=== GIVEN RECORDS ===

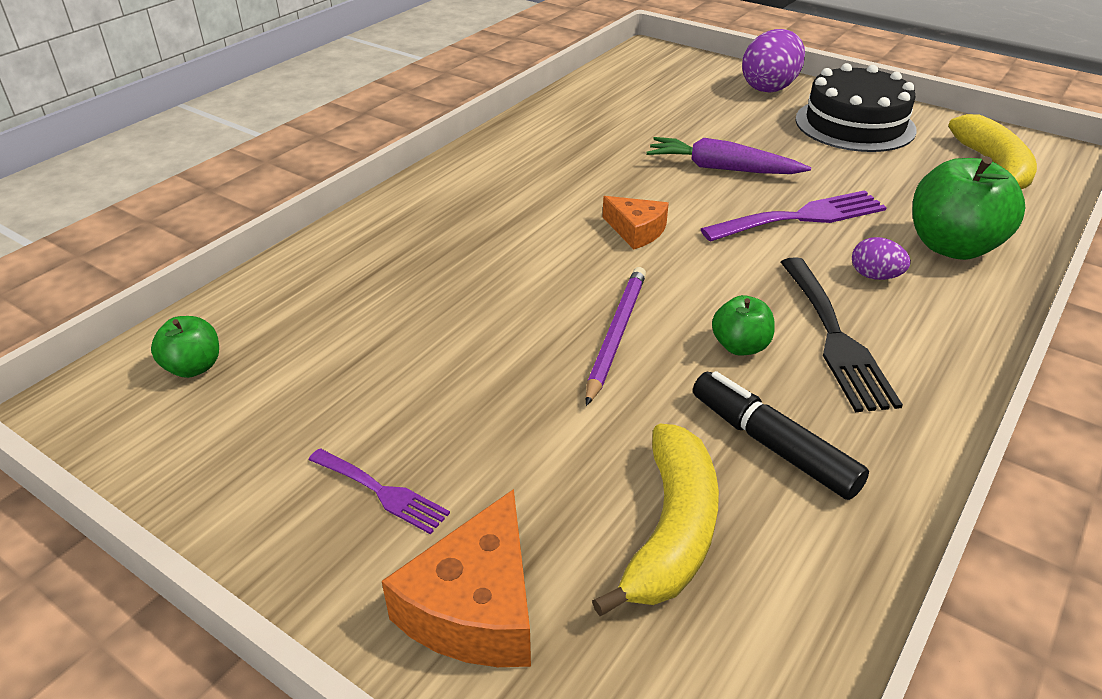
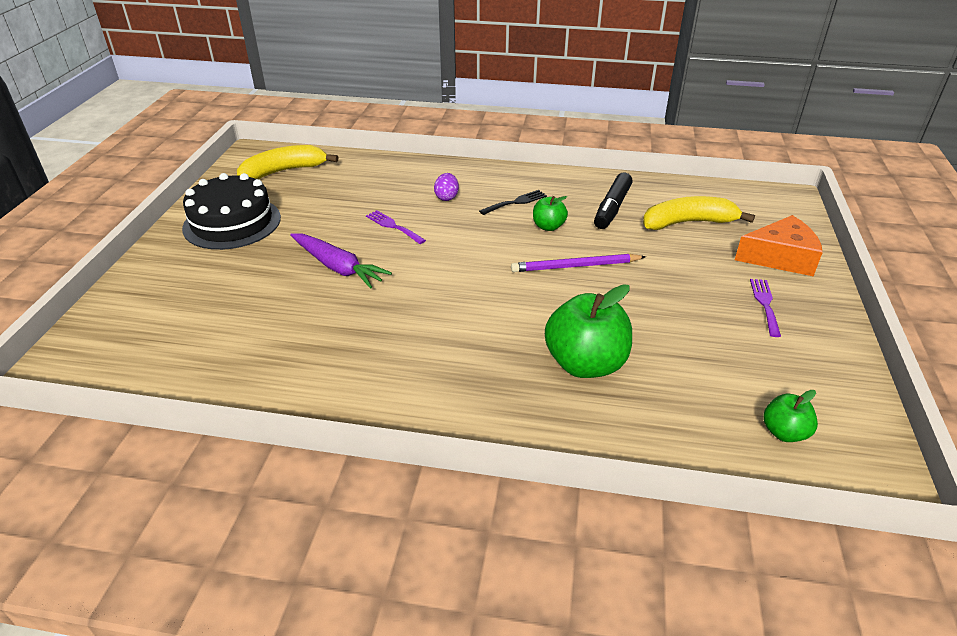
camera: 115 degrees left, 0 degrees up
(636, 231) = (455, 285): orange cheese -> none
(722, 168) = (338, 267): purple carrot -> purple carrot turned 45 degrees counterclockwise
(769, 87) = (160, 270): purple egg -> none
(802, 217) = (393, 226): purple fork -> purple fork, size x0.58
(835, 338) = (516, 202): black fork -> black fork, size x0.58
(952, 247) = (397, 178): green apple -> green apple (585, 364)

===

*WORK REQUEST*
Transcribe the lines above exactly, setting aside any picture among them.

*ANSWER TO THIS TASK*
camera: 115 degrees left, 0 degrees up
(636, 231) = (455, 285): orange cheese -> none
(722, 168) = (338, 267): purple carrot -> purple carrot turned 45 degrees counterclockwise
(769, 87) = (160, 270): purple egg -> none
(802, 217) = (393, 226): purple fork -> purple fork, size x0.58
(835, 338) = (516, 202): black fork -> black fork, size x0.58
(952, 247) = (397, 178): green apple -> green apple (585, 364)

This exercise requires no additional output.